#### WHAT IS BEING ASKED
Leave out the images and transcribe the entries below word for word.

Version comparison data:
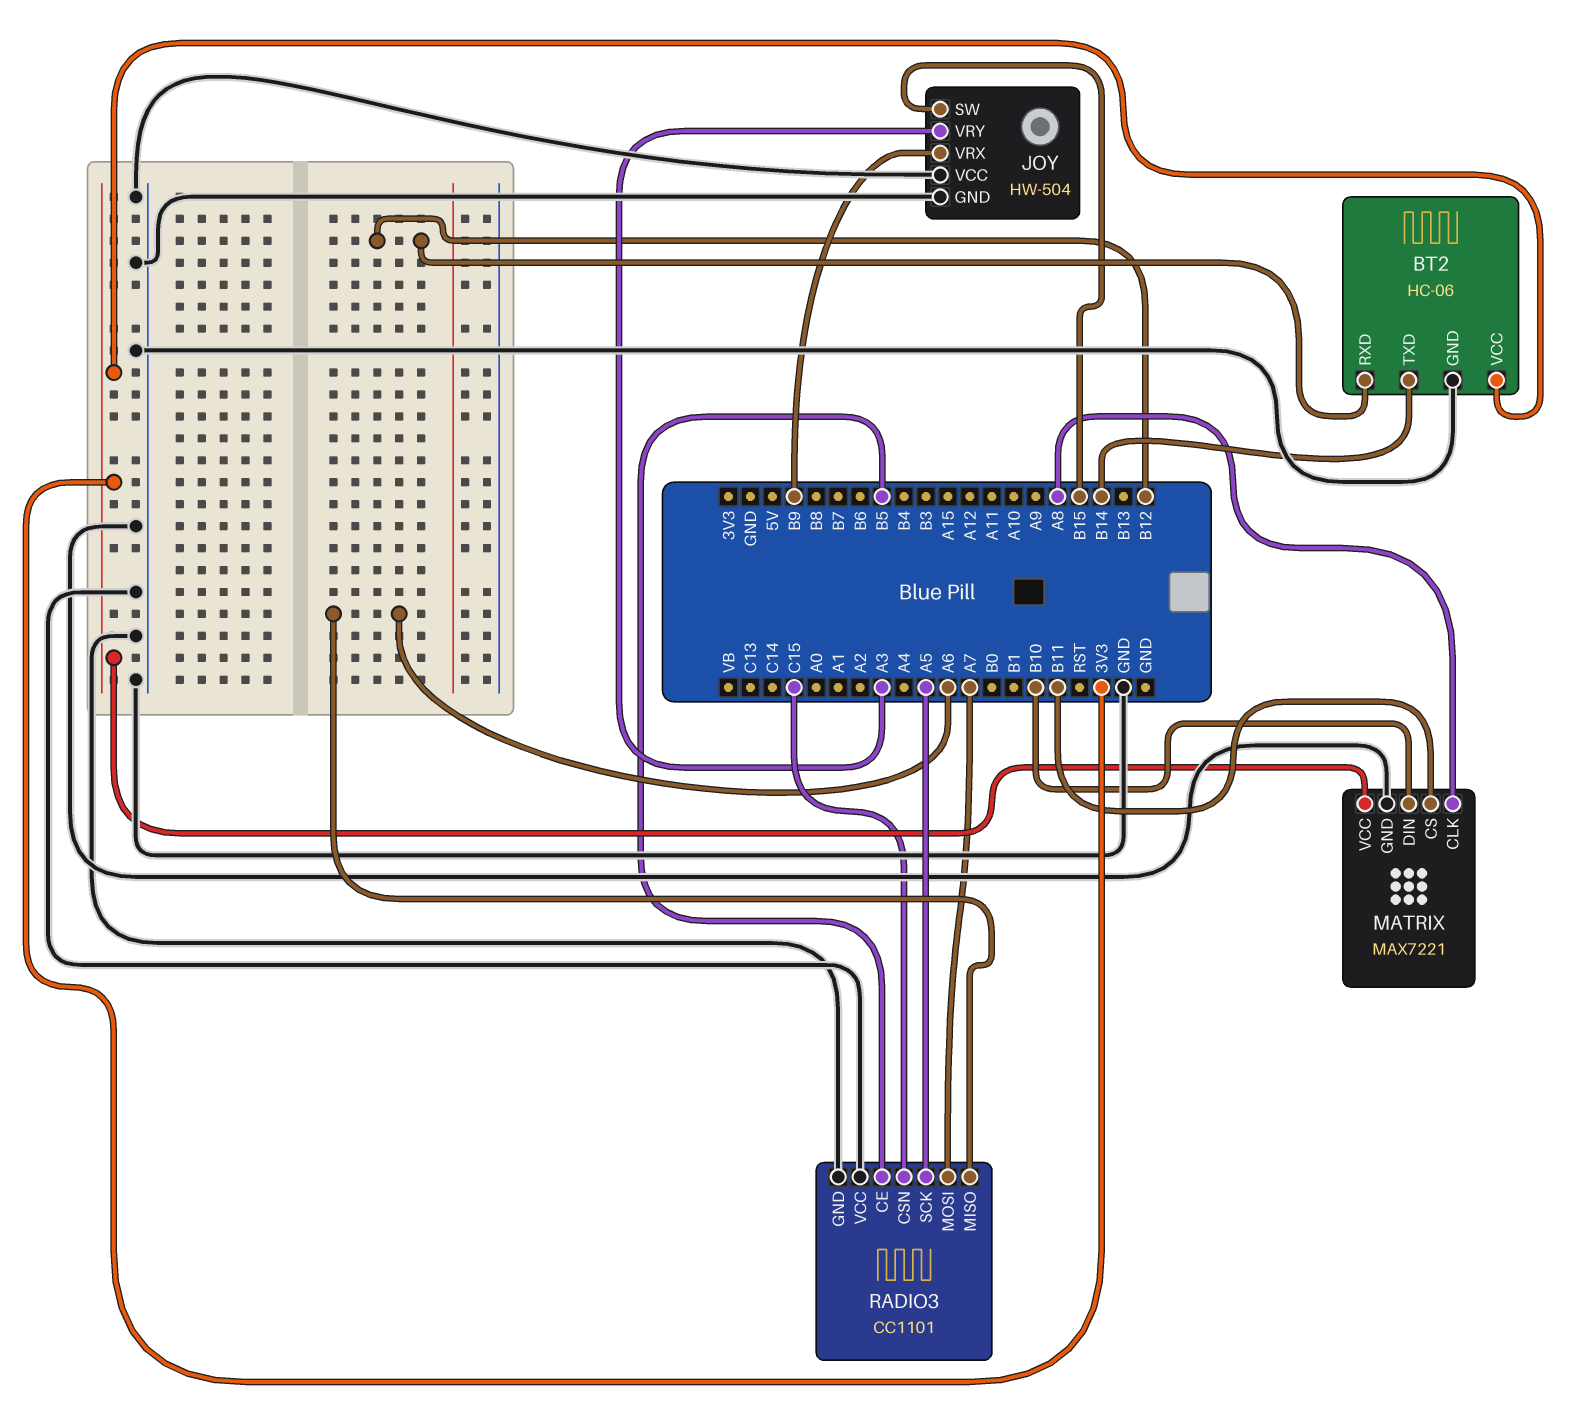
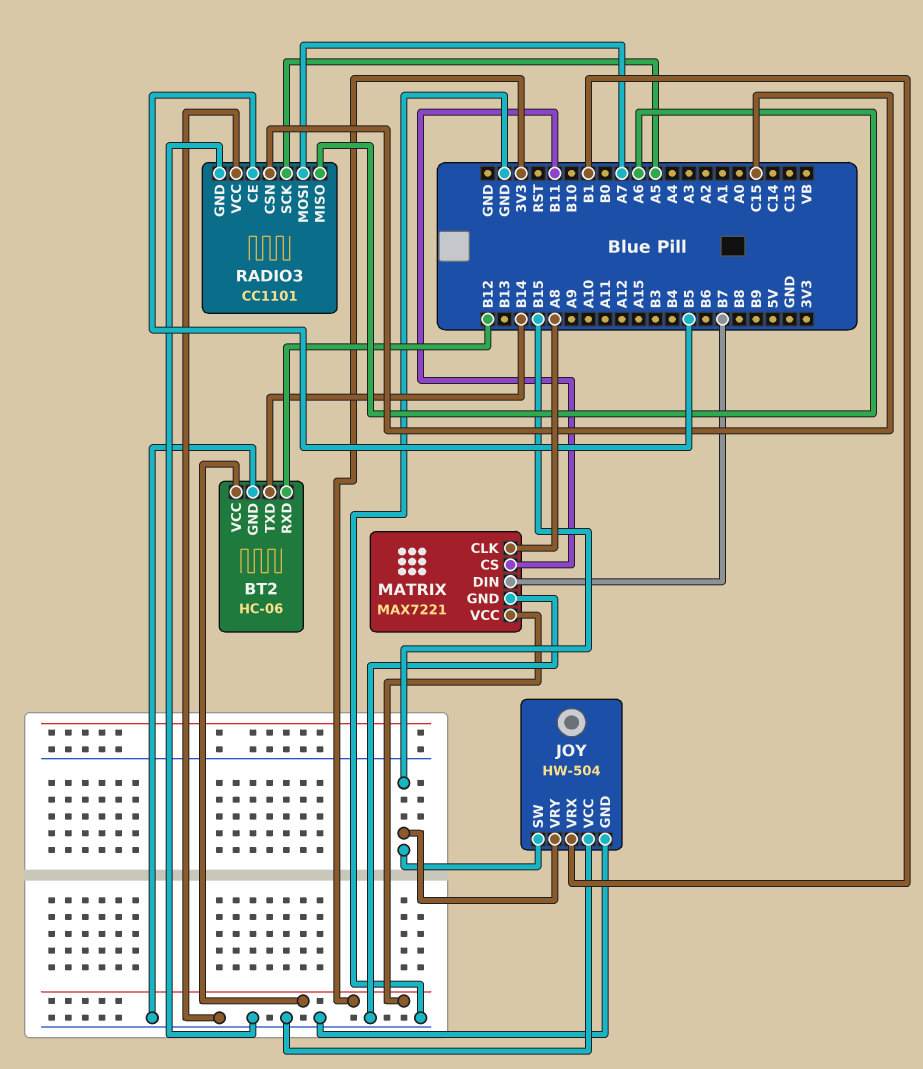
JOY pin VRX: B9 -> B1
JOY pin VRY: A3 -> B15
MATRIX pin DIN: B10 -> B7

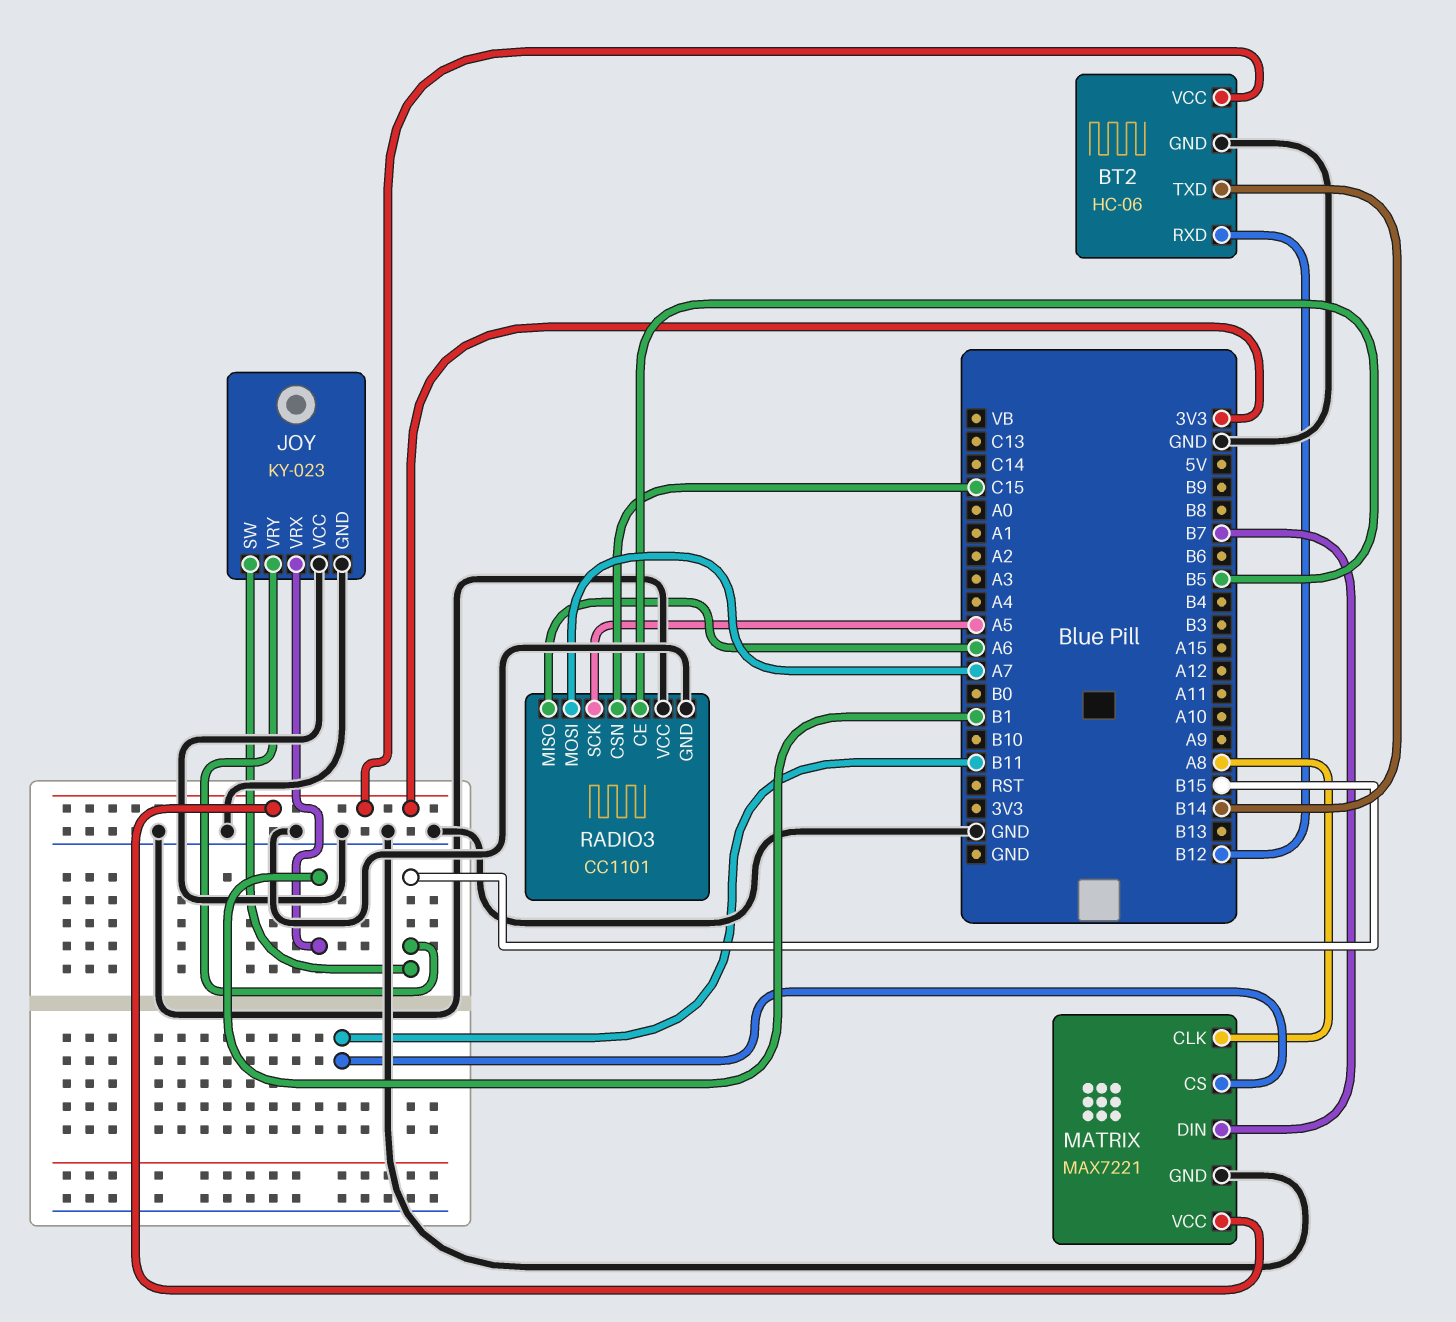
JOY: HW-504 -> KY-023

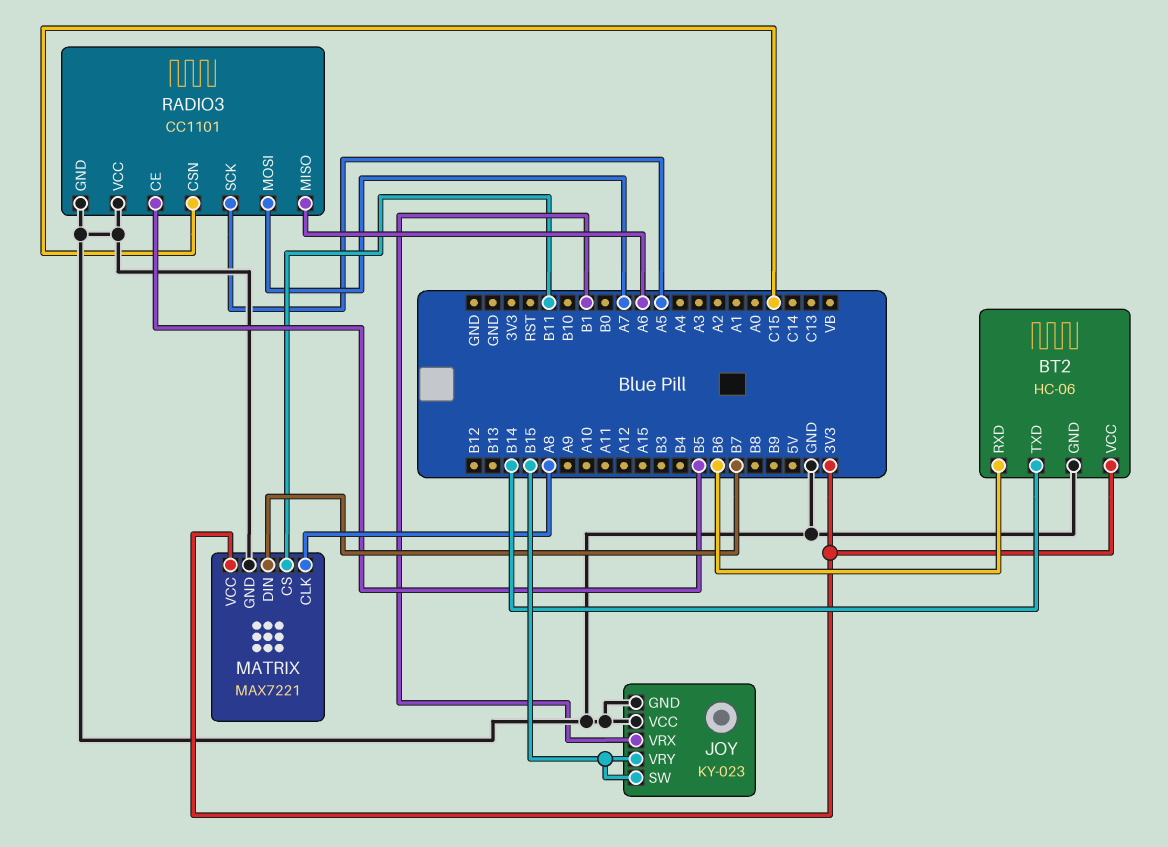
BT2 pin RXD: B12 -> B6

#### RESPONSE AREA
JOY pin VRX: B9 -> B1
JOY pin VRY: A3 -> B15
MATRIX pin DIN: B10 -> B7

JOY: HW-504 -> KY-023

BT2 pin RXD: B12 -> B6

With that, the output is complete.